[Task directions]:
Which lines of the entries below run from the one holding "(525, 177) = (979, 398): blue" to the one holding "(695, 289) = (914, 748): orange ball -> none", inclusive? Set down exactly those lines and no others.

[Study material]:
▽

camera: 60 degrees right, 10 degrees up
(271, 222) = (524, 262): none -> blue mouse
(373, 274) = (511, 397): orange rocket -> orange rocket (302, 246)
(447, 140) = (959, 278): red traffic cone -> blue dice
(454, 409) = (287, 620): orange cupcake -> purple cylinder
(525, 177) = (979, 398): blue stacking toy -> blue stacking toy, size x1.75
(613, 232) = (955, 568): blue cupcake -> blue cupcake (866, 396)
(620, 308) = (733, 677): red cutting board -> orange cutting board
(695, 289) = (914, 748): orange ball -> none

△
▽

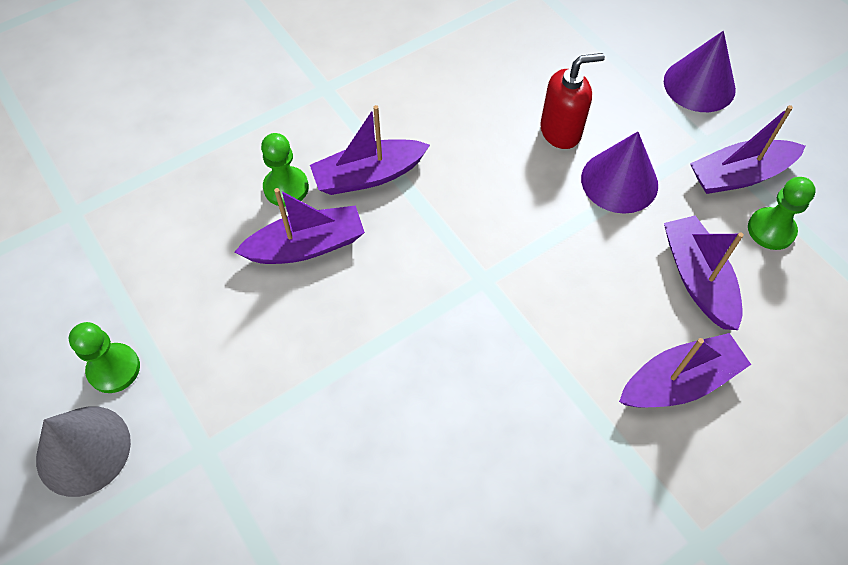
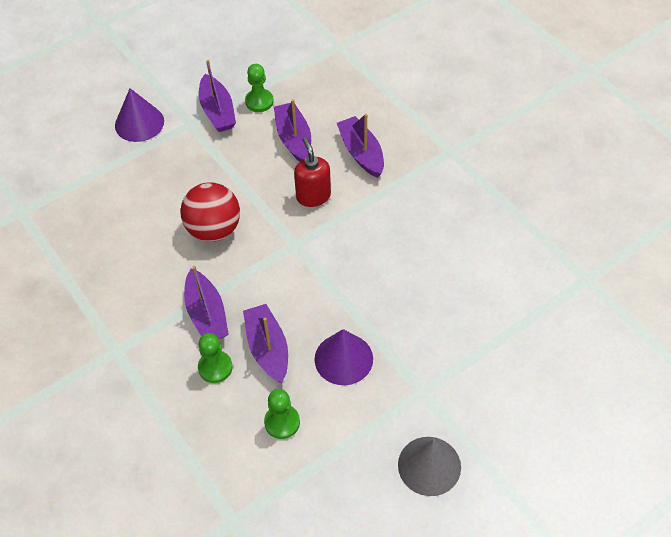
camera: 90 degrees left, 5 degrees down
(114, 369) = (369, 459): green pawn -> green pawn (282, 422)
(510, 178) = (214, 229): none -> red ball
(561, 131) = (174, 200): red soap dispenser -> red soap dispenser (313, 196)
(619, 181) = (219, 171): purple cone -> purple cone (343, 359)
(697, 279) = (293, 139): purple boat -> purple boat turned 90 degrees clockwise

△
▽

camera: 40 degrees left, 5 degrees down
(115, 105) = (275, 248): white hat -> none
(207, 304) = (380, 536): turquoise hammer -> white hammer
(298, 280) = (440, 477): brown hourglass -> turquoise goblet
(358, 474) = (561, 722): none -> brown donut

△

[Written answer]:
(525, 177) = (979, 398): blue stacking toy -> blue stacking toy, size x1.75
(613, 232) = (955, 568): blue cupcake -> blue cupcake (866, 396)
(620, 308) = (733, 677): red cutting board -> orange cutting board
(695, 289) = (914, 748): orange ball -> none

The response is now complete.